Retype every line of the listing below without any changes, but leave out the pictures.

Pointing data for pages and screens

-- Begin --

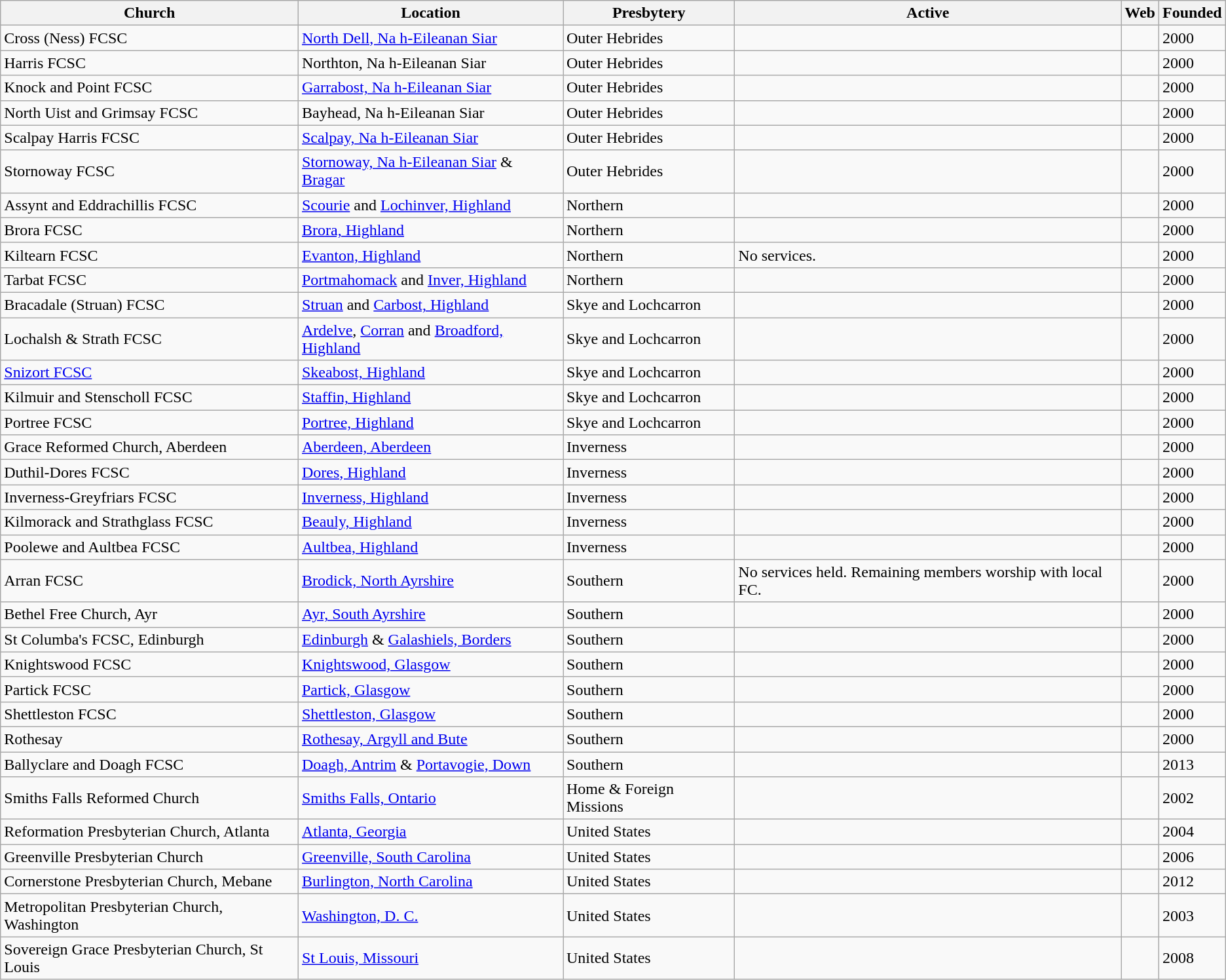
Shettleston, Glasgow [430, 714]
Lochalsh & Strath FCSC [149, 338]
Portree FCSC [149, 422]
Assynt and Eddrachillis FCSC [149, 205]
North Uist and Grimsay FCSC [149, 113]
Greenville Presbyterian Church [149, 857]
Portree, Highland [430, 422]
Ballyclare and Doagh FCSC [149, 764]
St Louis, Missouri [430, 957]
Knightswood, Glasgow [430, 664]
Sovereign Grace Presbyterian Church, St Louis [149, 957]
Snizort FCSC [149, 373]
Reformation Presbyterian Church, Atlanta [149, 832]
No services. [928, 255]
Scalpay, Na h-Eileanan Siar [430, 138]
Rothesay, Argyll and Bute [430, 739]
Kilmorack and Strathglass FCSC [149, 522]
Brora FCSC [149, 230]
Garrabost, Na h-Eileanan Siar [430, 88]
Rothesay [149, 739]
Bethel Free Church, Ayr [149, 614]
Doagh, Antrim & Portavogie, Down [430, 764]
Church [149, 13]
Active [928, 13]
Ayr, South Ayrshire [430, 614]
North Dell, Na h-Eileanan Siar [430, 38]
2003 [1192, 916]
Stornoway FCSC [149, 172]
Shettleston FCSC [149, 714]
Scourie and Lochinver, Highland [430, 205]
Evanton, Highland [430, 255]
2006 [1192, 857]
Knock and Point FCSC [149, 88]
Ardelve, Corran and Broadford, Highland [430, 338]
Brora, Highland [430, 230]
Location [430, 13]
Bayhead, Na h-Eileanan Siar [430, 113]
Atlanta, Georgia [430, 832]
Web [1140, 13]
Home & Foreign Missions [649, 798]
Brodick, North Ayrshire [430, 580]
2012 [1192, 882]
Partick, Glasgow [430, 689]
No services held. Remaining members worship with local FC. [928, 580]
Smiths Falls Reformed Church [149, 798]
2013 [1192, 764]
St Columba's FCSC, Edinburgh [149, 639]
Beauly, Highland [430, 522]
2004 [1192, 832]
Washington, D. C. [430, 916]
Arran FCSC [149, 580]
Bracadale (Struan) FCSC [149, 305]
Aberdeen, Aberdeen [430, 447]
Portmahomack and Inver, Highland [430, 280]
Staffin, Highland [430, 398]
Northton, Na h-Eileanan Siar [430, 63]
Knightswood FCSC [149, 664]
Greenville, South Carolina [430, 857]
Smiths Falls, Ontario [430, 798]
Grace Reformed Church, Aberdeen [149, 447]
Kilmuir and Stenscholl FCSC [149, 398]
Tarbat FCSC [149, 280]
Inverness-Greyfriars FCSC [149, 497]
Inverness, Highland [430, 497]
Edinburgh & Galashiels, Borders [430, 639]
Burlington, North Carolina [430, 882]
2008 [1192, 957]
Aultbea, Highland [430, 547]
Skeabost, Highland [430, 373]
Partick FCSC [149, 689]
Poolewe and Aultbea FCSC [149, 547]
Harris FCSC [149, 63]
Kiltearn FCSC [149, 255]
Cornerstone Presbyterian Church, Mebane [149, 882]
Presbytery [649, 13]
Duthil-Dores FCSC [149, 472]
Cross (Ness) FCSC [149, 38]
Metropolitan Presbyterian Church, Washington [149, 916]
Stornoway, Na h-Eileanan Siar & Bragar [430, 172]
Dores, Highland [430, 472]
Scalpay Harris FCSC [149, 138]
Founded [1192, 13]
Struan and Carbost, Highland [430, 305]
2002 [1192, 798]
From the cell containing the given text, extract its center point as (x, y) coordinate. 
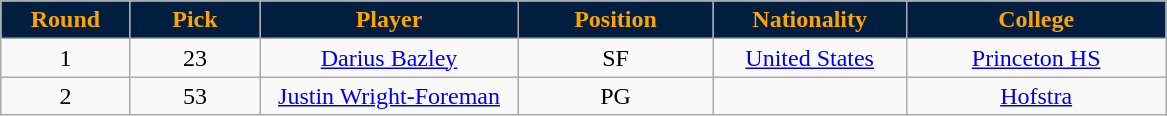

-- End --

WRITTEN RESPONSE:
Shettleston, Glasgow [430, 714]
Lochalsh & Strath FCSC [149, 338]
Portree FCSC [149, 422]
Assynt and Eddrachillis FCSC [149, 205]
North Uist and Grimsay FCSC [149, 113]
Greenville Presbyterian Church [149, 857]
Portree, Highland [430, 422]
Ballyclare and Doagh FCSC [149, 764]
St Louis, Missouri [430, 957]
Knightswood, Glasgow [430, 664]
Sovereign Grace Presbyterian Church, St Louis [149, 957]
Snizort FCSC [149, 373]
Reformation Presbyterian Church, Atlanta [149, 832]
No services. [928, 255]
Scalpay, Na h-Eileanan Siar [430, 138]
Rothesay, Argyll and Bute [430, 739]
Kilmorack and Strathglass FCSC [149, 522]
Brora FCSC [149, 230]
Garrabost, Na h-Eileanan Siar [430, 88]
Rothesay [149, 739]
Bethel Free Church, Ayr [149, 614]
Doagh, Antrim & Portavogie, Down [430, 764]
Church [149, 13]
Active [928, 13]
Ayr, South Ayrshire [430, 614]
North Dell, Na h-Eileanan Siar [430, 38]
2003 [1192, 916]
Stornoway FCSC [149, 172]
Shettleston FCSC [149, 714]
Scourie and Lochinver, Highland [430, 205]
Evanton, Highland [430, 255]
2006 [1192, 857]
Knock and Point FCSC [149, 88]
Ardelve, Corran and Broadford, Highland [430, 338]
Brora, Highland [430, 230]
Location [430, 13]
Bayhead, Na h-Eileanan Siar [430, 113]
Atlanta, Georgia [430, 832]
Web [1140, 13]
Home & Foreign Missions [649, 798]
Brodick, North Ayrshire [430, 580]
2012 [1192, 882]
Partick, Glasgow [430, 689]
No services held. Remaining members worship with local FC. [928, 580]
Smiths Falls Reformed Church [149, 798]
2013 [1192, 764]
St Columba's FCSC, Edinburgh [149, 639]
Beauly, Highland [430, 522]
2004 [1192, 832]
Washington, D. C. [430, 916]
Arran FCSC [149, 580]
Bracadale (Struan) FCSC [149, 305]
Aberdeen, Aberdeen [430, 447]
Portmahomack and Inver, Highland [430, 280]
Staffin, Highland [430, 398]
Northton, Na h-Eileanan Siar [430, 63]
Knightswood FCSC [149, 664]
Greenville, South Carolina [430, 857]
Smiths Falls, Ontario [430, 798]
Grace Reformed Church, Aberdeen [149, 447]
Kilmuir and Stenscholl FCSC [149, 398]
Tarbat FCSC [149, 280]
Inverness-Greyfriars FCSC [149, 497]
Inverness, Highland [430, 497]
Edinburgh & Galashiels, Borders [430, 639]
Burlington, North Carolina [430, 882]
2008 [1192, 957]
Aultbea, Highland [430, 547]
Skeabost, Highland [430, 373]
Partick FCSC [149, 689]
Poolewe and Aultbea FCSC [149, 547]
Harris FCSC [149, 63]
Kiltearn FCSC [149, 255]
Cornerstone Presbyterian Church, Mebane [149, 882]
Presbytery [649, 13]
Duthil-Dores FCSC [149, 472]
Cross (Ness) FCSC [149, 38]
Metropolitan Presbyterian Church, Washington [149, 916]
Stornoway, Na h-Eileanan Siar & Bragar [430, 172]
Dores, Highland [430, 472]
Scalpay Harris FCSC [149, 138]
Founded [1192, 13]
Struan and Carbost, Highland [430, 305]
2002 [1192, 798]
From the cell containing the given text, extract its center point as (x, y) coordinate. 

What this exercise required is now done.